Object change descriptions:
· · · · · · ·

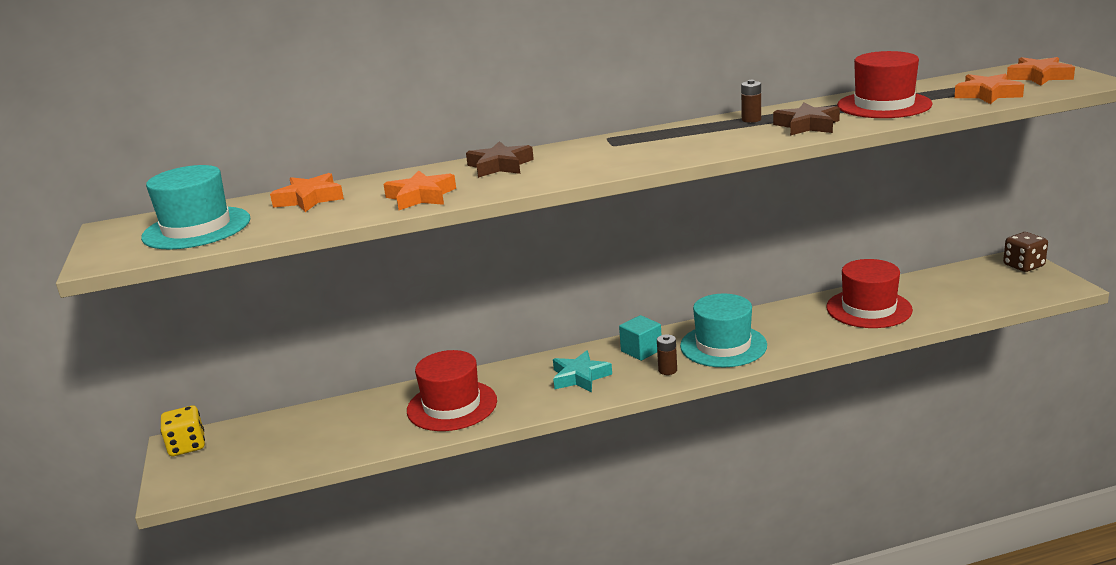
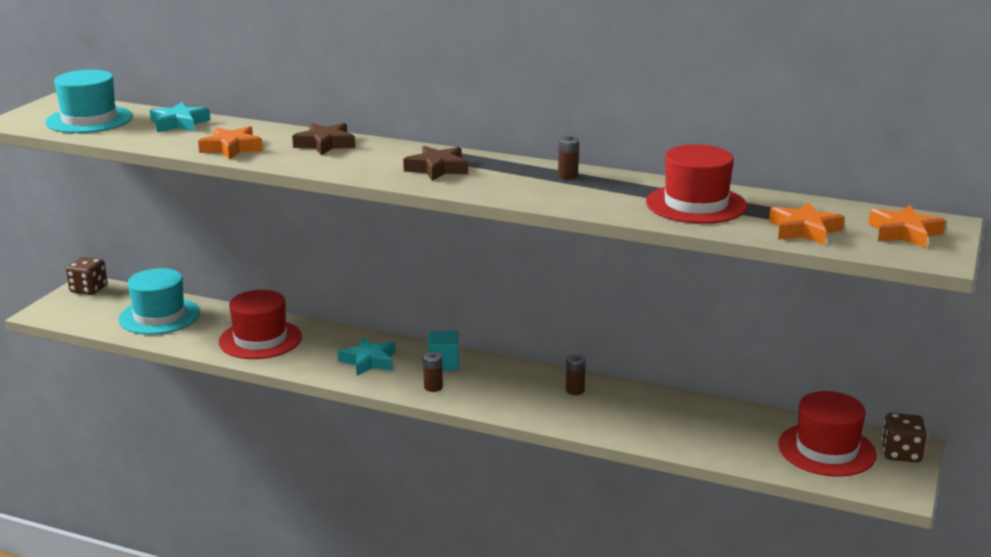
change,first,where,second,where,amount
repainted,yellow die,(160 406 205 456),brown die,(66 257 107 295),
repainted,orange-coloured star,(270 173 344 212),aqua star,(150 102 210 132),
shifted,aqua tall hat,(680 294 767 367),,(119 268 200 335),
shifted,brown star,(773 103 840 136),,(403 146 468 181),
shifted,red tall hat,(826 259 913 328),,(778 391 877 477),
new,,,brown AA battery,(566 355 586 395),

· · · · · · ·

TASK INSTRUCTIONS: Apart from the pictures, the entries above are to be repeated in full and exactly.

ANSWER TO THE EXERCISE:
change,first,where,second,where,amount
repainted,yellow die,(160 406 205 456),brown die,(66 257 107 295),
repainted,orange-coloured star,(270 173 344 212),aqua star,(150 102 210 132),
shifted,aqua tall hat,(680 294 767 367),,(119 268 200 335),
shifted,brown star,(773 103 840 136),,(403 146 468 181),
shifted,red tall hat,(826 259 913 328),,(778 391 877 477),
new,,,brown AA battery,(566 355 586 395),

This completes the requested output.